Line by line, write out the material exactly.

# Entries provided:
══════════

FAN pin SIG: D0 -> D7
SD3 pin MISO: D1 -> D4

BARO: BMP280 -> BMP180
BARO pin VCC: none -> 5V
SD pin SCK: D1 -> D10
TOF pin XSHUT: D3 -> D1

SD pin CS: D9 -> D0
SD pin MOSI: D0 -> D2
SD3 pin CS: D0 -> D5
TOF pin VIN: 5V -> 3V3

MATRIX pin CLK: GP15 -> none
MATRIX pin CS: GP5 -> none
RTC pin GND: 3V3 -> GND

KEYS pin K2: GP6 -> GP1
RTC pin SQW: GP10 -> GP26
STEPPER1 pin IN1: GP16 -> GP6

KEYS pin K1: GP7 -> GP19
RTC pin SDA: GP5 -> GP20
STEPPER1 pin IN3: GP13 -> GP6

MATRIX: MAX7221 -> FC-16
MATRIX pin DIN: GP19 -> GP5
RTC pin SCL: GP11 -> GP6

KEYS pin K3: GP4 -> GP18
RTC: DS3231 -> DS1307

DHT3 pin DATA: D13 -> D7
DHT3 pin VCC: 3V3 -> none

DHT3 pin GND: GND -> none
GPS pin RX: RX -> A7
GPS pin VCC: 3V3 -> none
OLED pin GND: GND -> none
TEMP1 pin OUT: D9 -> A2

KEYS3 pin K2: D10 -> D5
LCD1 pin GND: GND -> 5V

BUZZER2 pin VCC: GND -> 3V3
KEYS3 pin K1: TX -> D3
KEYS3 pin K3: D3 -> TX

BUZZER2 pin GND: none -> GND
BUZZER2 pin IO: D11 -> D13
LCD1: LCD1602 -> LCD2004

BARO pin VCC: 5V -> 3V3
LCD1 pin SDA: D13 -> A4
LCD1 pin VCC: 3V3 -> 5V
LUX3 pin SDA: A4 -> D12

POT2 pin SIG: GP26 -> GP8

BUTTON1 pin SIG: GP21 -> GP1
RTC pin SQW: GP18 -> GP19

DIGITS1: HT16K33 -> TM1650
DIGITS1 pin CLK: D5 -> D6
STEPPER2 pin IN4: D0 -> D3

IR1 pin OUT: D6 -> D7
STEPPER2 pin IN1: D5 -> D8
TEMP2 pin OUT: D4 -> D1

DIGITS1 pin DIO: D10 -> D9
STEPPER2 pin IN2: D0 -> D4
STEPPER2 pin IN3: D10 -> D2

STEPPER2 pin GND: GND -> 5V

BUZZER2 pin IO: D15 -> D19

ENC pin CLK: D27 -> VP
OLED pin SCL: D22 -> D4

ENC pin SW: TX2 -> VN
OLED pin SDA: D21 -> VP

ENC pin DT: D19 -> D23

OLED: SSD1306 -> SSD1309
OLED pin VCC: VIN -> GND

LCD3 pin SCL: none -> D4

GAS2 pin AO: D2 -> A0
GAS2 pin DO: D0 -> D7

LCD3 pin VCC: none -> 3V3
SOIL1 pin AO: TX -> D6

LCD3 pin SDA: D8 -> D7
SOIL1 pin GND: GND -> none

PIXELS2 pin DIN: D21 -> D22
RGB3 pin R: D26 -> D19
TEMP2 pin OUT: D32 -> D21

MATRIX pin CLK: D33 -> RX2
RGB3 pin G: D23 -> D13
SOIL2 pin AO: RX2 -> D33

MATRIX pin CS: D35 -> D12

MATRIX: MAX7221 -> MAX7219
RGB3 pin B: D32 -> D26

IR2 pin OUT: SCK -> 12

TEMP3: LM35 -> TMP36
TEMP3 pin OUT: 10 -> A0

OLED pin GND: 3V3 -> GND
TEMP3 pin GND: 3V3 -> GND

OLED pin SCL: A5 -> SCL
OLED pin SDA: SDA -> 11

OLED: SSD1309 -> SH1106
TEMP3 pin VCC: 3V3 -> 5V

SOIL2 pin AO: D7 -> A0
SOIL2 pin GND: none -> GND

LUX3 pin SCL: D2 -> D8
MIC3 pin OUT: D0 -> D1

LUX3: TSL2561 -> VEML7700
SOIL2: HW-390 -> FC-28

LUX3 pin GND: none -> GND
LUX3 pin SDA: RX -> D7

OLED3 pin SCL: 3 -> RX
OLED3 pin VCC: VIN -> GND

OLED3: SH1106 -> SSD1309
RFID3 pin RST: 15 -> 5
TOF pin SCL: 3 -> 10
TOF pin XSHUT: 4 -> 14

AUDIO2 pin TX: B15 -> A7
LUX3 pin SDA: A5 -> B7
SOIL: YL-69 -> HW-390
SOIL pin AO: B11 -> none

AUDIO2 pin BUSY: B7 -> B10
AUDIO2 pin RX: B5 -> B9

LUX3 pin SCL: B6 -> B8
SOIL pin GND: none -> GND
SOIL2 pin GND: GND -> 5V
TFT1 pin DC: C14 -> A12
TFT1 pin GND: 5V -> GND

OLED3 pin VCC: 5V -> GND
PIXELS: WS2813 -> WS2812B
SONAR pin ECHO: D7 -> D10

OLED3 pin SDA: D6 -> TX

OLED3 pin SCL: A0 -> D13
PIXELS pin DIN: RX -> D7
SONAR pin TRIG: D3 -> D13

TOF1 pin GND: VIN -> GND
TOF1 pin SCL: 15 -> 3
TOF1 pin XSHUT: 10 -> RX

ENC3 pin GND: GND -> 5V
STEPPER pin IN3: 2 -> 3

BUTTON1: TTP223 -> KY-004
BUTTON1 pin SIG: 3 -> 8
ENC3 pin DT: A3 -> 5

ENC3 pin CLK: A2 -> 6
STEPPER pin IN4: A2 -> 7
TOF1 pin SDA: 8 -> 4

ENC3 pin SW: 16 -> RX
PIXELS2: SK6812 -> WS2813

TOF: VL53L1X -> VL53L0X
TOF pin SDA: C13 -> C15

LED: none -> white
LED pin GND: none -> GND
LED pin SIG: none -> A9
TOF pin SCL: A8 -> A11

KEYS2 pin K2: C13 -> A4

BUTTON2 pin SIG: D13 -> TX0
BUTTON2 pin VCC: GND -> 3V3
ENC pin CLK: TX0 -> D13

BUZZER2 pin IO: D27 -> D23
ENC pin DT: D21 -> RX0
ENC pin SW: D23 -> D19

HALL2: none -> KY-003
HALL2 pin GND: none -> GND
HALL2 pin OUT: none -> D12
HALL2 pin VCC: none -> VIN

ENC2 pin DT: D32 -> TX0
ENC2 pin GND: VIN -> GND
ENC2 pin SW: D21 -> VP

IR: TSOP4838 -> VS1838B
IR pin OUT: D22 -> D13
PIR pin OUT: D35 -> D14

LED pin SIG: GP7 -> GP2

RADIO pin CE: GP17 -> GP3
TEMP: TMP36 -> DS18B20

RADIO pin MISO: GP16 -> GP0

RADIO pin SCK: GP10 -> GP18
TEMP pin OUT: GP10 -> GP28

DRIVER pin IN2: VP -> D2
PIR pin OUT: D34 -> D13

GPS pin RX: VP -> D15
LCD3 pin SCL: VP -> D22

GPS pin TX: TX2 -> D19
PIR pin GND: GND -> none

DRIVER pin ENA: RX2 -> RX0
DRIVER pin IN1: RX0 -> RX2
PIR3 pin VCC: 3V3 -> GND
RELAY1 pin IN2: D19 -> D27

══════════

# Solution for this problem:
FAN pin SIG: D0 -> D7
SD3 pin MISO: D1 -> D4

BARO: BMP280 -> BMP180
BARO pin VCC: none -> 5V
SD pin SCK: D1 -> D10
TOF pin XSHUT: D3 -> D1

SD pin CS: D9 -> D0
SD pin MOSI: D0 -> D2
SD3 pin CS: D0 -> D5
TOF pin VIN: 5V -> 3V3

MATRIX pin CLK: GP15 -> none
MATRIX pin CS: GP5 -> none
RTC pin GND: 3V3 -> GND

KEYS pin K2: GP6 -> GP1
RTC pin SQW: GP10 -> GP26
STEPPER1 pin IN1: GP16 -> GP6

KEYS pin K1: GP7 -> GP19
RTC pin SDA: GP5 -> GP20
STEPPER1 pin IN3: GP13 -> GP6

MATRIX: MAX7221 -> FC-16
MATRIX pin DIN: GP19 -> GP5
RTC pin SCL: GP11 -> GP6

KEYS pin K3: GP4 -> GP18
RTC: DS3231 -> DS1307

DHT3 pin DATA: D13 -> D7
DHT3 pin VCC: 3V3 -> none

DHT3 pin GND: GND -> none
GPS pin RX: RX -> A7
GPS pin VCC: 3V3 -> none
OLED pin GND: GND -> none
TEMP1 pin OUT: D9 -> A2

KEYS3 pin K2: D10 -> D5
LCD1 pin GND: GND -> 5V

BUZZER2 pin VCC: GND -> 3V3
KEYS3 pin K1: TX -> D3
KEYS3 pin K3: D3 -> TX

BUZZER2 pin GND: none -> GND
BUZZER2 pin IO: D11 -> D13
LCD1: LCD1602 -> LCD2004

BARO pin VCC: 5V -> 3V3
LCD1 pin SDA: D13 -> A4
LCD1 pin VCC: 3V3 -> 5V
LUX3 pin SDA: A4 -> D12

POT2 pin SIG: GP26 -> GP8

BUTTON1 pin SIG: GP21 -> GP1
RTC pin SQW: GP18 -> GP19

DIGITS1: HT16K33 -> TM1650
DIGITS1 pin CLK: D5 -> D6
STEPPER2 pin IN4: D0 -> D3

IR1 pin OUT: D6 -> D7
STEPPER2 pin IN1: D5 -> D8
TEMP2 pin OUT: D4 -> D1

DIGITS1 pin DIO: D10 -> D9
STEPPER2 pin IN2: D0 -> D4
STEPPER2 pin IN3: D10 -> D2

STEPPER2 pin GND: GND -> 5V

BUZZER2 pin IO: D15 -> D19

ENC pin CLK: D27 -> VP
OLED pin SCL: D22 -> D4

ENC pin SW: TX2 -> VN
OLED pin SDA: D21 -> VP

ENC pin DT: D19 -> D23

OLED: SSD1306 -> SSD1309
OLED pin VCC: VIN -> GND

LCD3 pin SCL: none -> D4

GAS2 pin AO: D2 -> A0
GAS2 pin DO: D0 -> D7

LCD3 pin VCC: none -> 3V3
SOIL1 pin AO: TX -> D6

LCD3 pin SDA: D8 -> D7
SOIL1 pin GND: GND -> none

PIXELS2 pin DIN: D21 -> D22
RGB3 pin R: D26 -> D19
TEMP2 pin OUT: D32 -> D21

MATRIX pin CLK: D33 -> RX2
RGB3 pin G: D23 -> D13
SOIL2 pin AO: RX2 -> D33

MATRIX pin CS: D35 -> D12

MATRIX: MAX7221 -> MAX7219
RGB3 pin B: D32 -> D26

IR2 pin OUT: SCK -> 12

TEMP3: LM35 -> TMP36
TEMP3 pin OUT: 10 -> A0

OLED pin GND: 3V3 -> GND
TEMP3 pin GND: 3V3 -> GND

OLED pin SCL: A5 -> SCL
OLED pin SDA: SDA -> 11

OLED: SSD1309 -> SH1106
TEMP3 pin VCC: 3V3 -> 5V

SOIL2 pin AO: D7 -> A0
SOIL2 pin GND: none -> GND

LUX3 pin SCL: D2 -> D8
MIC3 pin OUT: D0 -> D1

LUX3: TSL2561 -> VEML7700
SOIL2: HW-390 -> FC-28

LUX3 pin GND: none -> GND
LUX3 pin SDA: RX -> D7

OLED3 pin SCL: 3 -> RX
OLED3 pin VCC: VIN -> GND

OLED3: SH1106 -> SSD1309
RFID3 pin RST: 15 -> 5
TOF pin SCL: 3 -> 10
TOF pin XSHUT: 4 -> 14

AUDIO2 pin TX: B15 -> A7
LUX3 pin SDA: A5 -> B7
SOIL: YL-69 -> HW-390
SOIL pin AO: B11 -> none

AUDIO2 pin BUSY: B7 -> B10
AUDIO2 pin RX: B5 -> B9

LUX3 pin SCL: B6 -> B8
SOIL pin GND: none -> GND
SOIL2 pin GND: GND -> 5V
TFT1 pin DC: C14 -> A12
TFT1 pin GND: 5V -> GND

OLED3 pin VCC: 5V -> GND
PIXELS: WS2813 -> WS2812B
SONAR pin ECHO: D7 -> D10

OLED3 pin SDA: D6 -> TX

OLED3 pin SCL: A0 -> D13
PIXELS pin DIN: RX -> D7
SONAR pin TRIG: D3 -> D13

TOF1 pin GND: VIN -> GND
TOF1 pin SCL: 15 -> 3
TOF1 pin XSHUT: 10 -> RX

ENC3 pin GND: GND -> 5V
STEPPER pin IN3: 2 -> 3

BUTTON1: TTP223 -> KY-004
BUTTON1 pin SIG: 3 -> 8
ENC3 pin DT: A3 -> 5

ENC3 pin CLK: A2 -> 6
STEPPER pin IN4: A2 -> 7
TOF1 pin SDA: 8 -> 4

ENC3 pin SW: 16 -> RX
PIXELS2: SK6812 -> WS2813

TOF: VL53L1X -> VL53L0X
TOF pin SDA: C13 -> C15

LED: none -> white
LED pin GND: none -> GND
LED pin SIG: none -> A9
TOF pin SCL: A8 -> A11

KEYS2 pin K2: C13 -> A4

BUTTON2 pin SIG: D13 -> TX0
BUTTON2 pin VCC: GND -> 3V3
ENC pin CLK: TX0 -> D13

BUZZER2 pin IO: D27 -> D23
ENC pin DT: D21 -> RX0
ENC pin SW: D23 -> D19

HALL2: none -> KY-003
HALL2 pin GND: none -> GND
HALL2 pin OUT: none -> D12
HALL2 pin VCC: none -> VIN

ENC2 pin DT: D32 -> TX0
ENC2 pin GND: VIN -> GND
ENC2 pin SW: D21 -> VP

IR: TSOP4838 -> VS1838B
IR pin OUT: D22 -> D13
PIR pin OUT: D35 -> D14

LED pin SIG: GP7 -> GP2

RADIO pin CE: GP17 -> GP3
TEMP: TMP36 -> DS18B20

RADIO pin MISO: GP16 -> GP0

RADIO pin SCK: GP10 -> GP18
TEMP pin OUT: GP10 -> GP28

DRIVER pin IN2: VP -> D2
PIR pin OUT: D34 -> D13

GPS pin RX: VP -> D15
LCD3 pin SCL: VP -> D22

GPS pin TX: TX2 -> D19
PIR pin GND: GND -> none

DRIVER pin ENA: RX2 -> RX0
DRIVER pin IN1: RX0 -> RX2
PIR3 pin VCC: 3V3 -> GND
RELAY1 pin IN2: D19 -> D27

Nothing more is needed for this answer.